> [Exercise brief]
Using the records beneath, say how many lines contain the word "camera", without comment.

> [Extracted information]
+++
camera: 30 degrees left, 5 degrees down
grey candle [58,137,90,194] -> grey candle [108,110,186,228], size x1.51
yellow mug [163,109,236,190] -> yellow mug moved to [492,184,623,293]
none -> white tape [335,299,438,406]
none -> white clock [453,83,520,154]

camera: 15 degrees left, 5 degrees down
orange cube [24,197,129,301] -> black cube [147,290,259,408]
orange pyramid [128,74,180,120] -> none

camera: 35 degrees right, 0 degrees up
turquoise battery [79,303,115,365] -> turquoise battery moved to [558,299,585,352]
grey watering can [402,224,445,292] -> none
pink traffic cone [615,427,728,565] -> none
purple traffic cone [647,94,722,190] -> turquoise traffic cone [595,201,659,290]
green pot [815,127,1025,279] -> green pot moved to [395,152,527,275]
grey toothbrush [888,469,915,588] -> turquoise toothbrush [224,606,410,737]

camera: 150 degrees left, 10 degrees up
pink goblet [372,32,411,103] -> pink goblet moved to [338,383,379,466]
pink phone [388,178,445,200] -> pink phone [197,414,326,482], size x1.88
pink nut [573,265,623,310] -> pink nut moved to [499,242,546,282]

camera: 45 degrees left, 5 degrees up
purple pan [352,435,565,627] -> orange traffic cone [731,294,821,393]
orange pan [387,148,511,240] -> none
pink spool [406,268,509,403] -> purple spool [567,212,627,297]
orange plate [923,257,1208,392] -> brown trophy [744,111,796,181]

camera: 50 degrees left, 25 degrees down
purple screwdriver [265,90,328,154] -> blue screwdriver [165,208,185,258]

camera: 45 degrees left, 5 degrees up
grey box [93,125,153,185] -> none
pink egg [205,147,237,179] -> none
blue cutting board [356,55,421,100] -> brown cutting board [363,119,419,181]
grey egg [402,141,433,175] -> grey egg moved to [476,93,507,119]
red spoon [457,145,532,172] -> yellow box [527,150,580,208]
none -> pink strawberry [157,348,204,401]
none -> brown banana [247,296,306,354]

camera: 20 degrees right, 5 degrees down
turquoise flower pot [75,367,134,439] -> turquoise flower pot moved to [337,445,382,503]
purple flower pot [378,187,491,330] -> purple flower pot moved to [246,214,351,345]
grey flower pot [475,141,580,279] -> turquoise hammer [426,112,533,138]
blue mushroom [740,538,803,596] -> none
+++
> [Expected output]
8